╔══
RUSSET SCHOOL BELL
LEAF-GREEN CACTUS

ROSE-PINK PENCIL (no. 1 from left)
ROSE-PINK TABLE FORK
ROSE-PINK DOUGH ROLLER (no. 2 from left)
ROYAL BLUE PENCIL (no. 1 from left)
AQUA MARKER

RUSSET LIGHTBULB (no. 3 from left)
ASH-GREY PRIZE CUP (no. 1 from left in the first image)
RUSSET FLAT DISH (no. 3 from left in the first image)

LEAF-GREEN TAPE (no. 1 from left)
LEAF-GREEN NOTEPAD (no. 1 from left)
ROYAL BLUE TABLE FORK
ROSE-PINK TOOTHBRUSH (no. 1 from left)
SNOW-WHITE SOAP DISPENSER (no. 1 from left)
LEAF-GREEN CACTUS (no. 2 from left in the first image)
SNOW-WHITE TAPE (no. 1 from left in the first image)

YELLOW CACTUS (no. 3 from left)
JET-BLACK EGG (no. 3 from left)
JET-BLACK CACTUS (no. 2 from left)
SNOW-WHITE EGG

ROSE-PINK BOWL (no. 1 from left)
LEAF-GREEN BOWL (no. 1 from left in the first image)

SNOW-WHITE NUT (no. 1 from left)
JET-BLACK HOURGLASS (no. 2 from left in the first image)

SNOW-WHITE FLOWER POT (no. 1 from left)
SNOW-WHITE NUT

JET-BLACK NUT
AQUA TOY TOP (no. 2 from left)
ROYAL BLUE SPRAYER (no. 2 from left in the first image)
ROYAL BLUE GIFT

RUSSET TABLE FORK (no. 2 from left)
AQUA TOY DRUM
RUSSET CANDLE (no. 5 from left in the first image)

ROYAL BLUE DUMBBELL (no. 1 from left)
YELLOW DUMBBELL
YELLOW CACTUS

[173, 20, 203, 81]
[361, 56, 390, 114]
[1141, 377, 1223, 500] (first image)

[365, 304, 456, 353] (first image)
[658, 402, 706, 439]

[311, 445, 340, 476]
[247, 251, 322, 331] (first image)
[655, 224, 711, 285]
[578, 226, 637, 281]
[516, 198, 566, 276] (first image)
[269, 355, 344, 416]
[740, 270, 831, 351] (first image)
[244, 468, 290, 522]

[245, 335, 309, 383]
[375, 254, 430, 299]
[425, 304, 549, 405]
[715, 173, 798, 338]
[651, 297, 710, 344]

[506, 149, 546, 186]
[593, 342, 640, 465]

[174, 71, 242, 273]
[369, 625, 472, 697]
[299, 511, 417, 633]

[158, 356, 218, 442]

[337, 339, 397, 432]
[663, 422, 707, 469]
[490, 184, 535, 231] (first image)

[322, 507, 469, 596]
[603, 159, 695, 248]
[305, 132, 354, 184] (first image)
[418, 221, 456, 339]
╚══
• [Task prompt]
Check each line of the material for the string "BLACK" and state how many lines contain it, with only the number as the answer.

• [Response]
4